====== GIVEN DATA ======
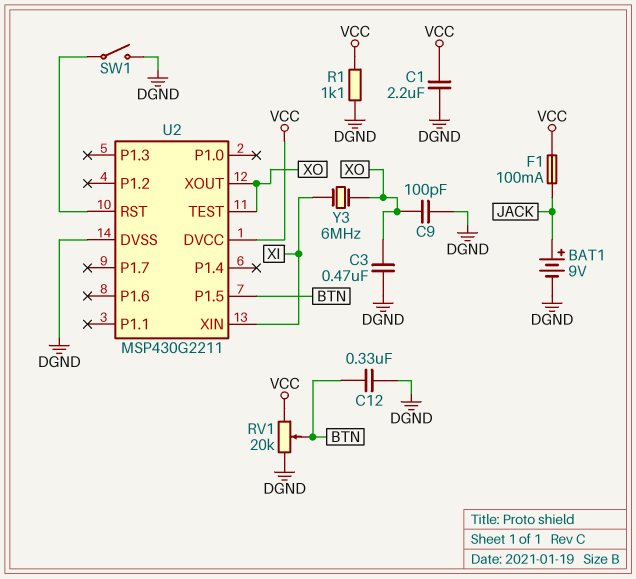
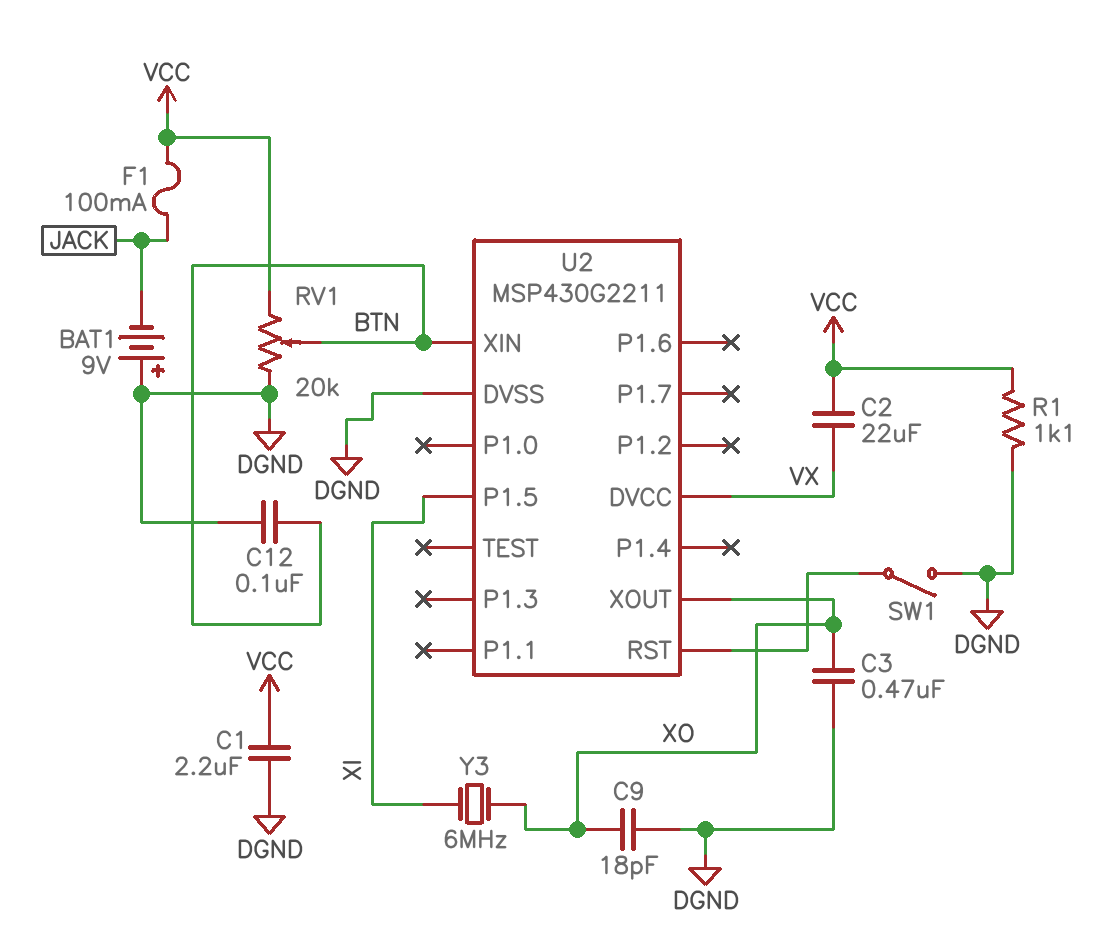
BAT1: 9V (plus JACK, minus DGND) -> 9V (plus DGND, minus JACK)
C2: none -> 22uF (VCC, VX)
C9: 100pF (DGND, XO) -> 18pF (DGND, XO)
C12: 330nF (BTN, DGND) -> 100nF (BTN, DGND)
U2 pin DVCC: VCC -> VX
U2 pin P1.5: BTN -> XI
U2 pin TEST: XO -> none
U2 pin XIN: XI -> BTN

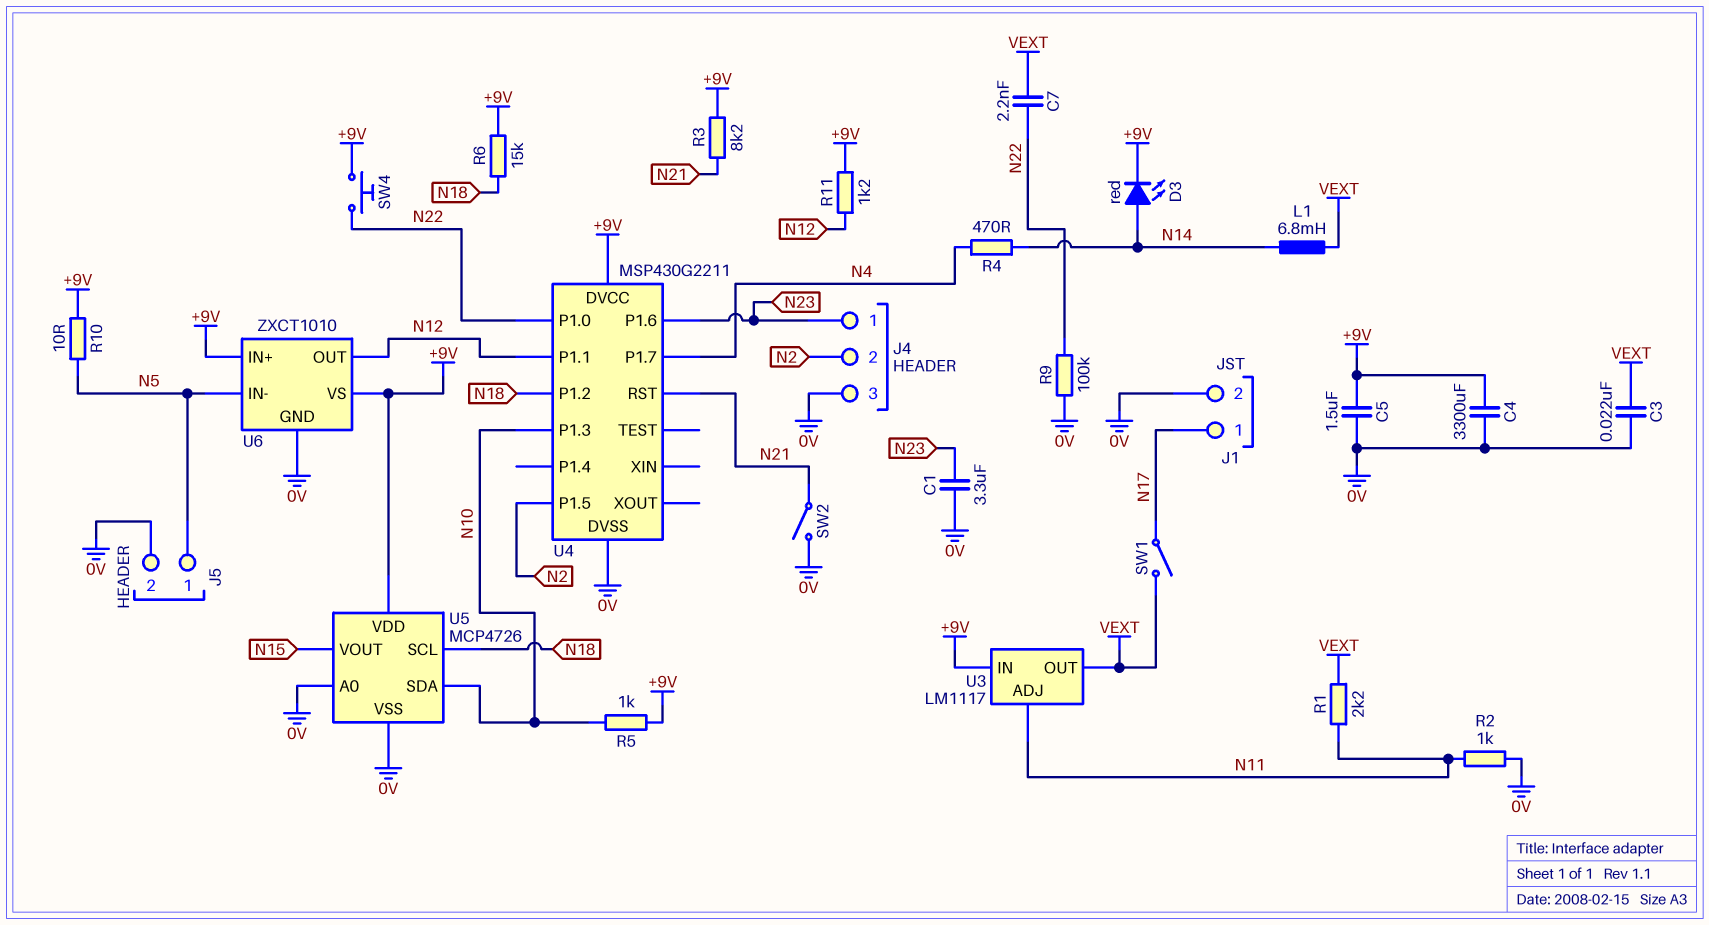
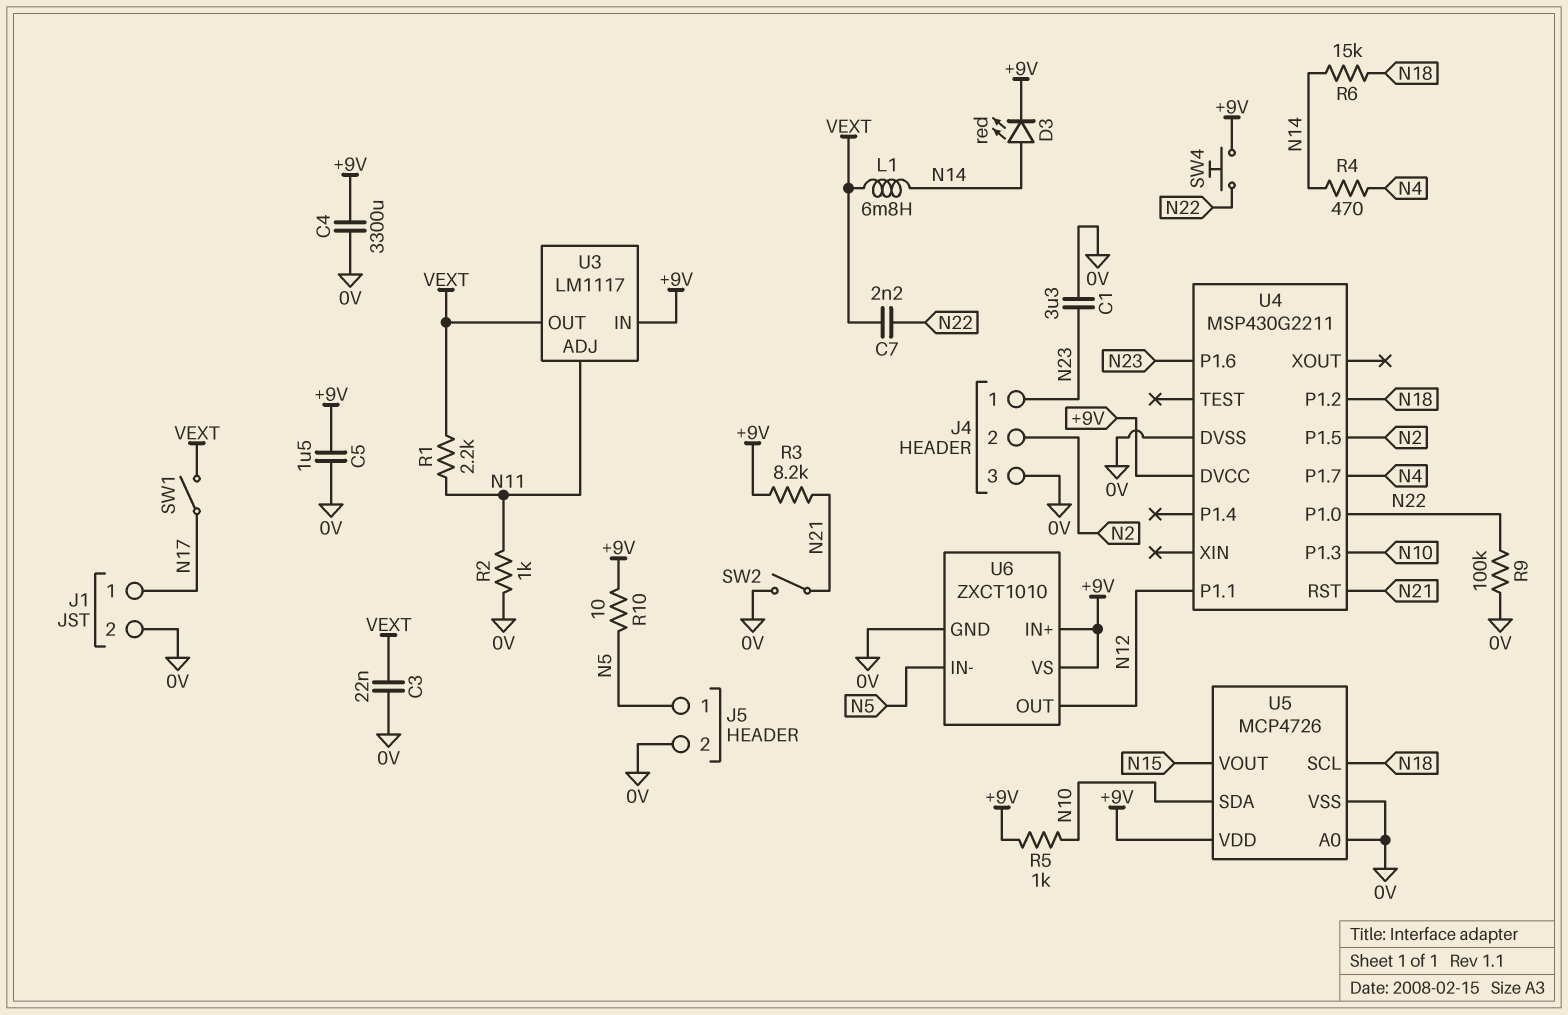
R6: 15k (+9V, N18) -> 15k (N14, N18)
R11: 1.2k (+9V, N12) -> none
======
§ TASK PROMPT
Search the entries for the word "none", then copy every line in which it is found.

§ RESULT BELOW
C2: none -> 22uF (VCC, VX)
U2 pin TEST: XO -> none
R11: 1.2k (+9V, N12) -> none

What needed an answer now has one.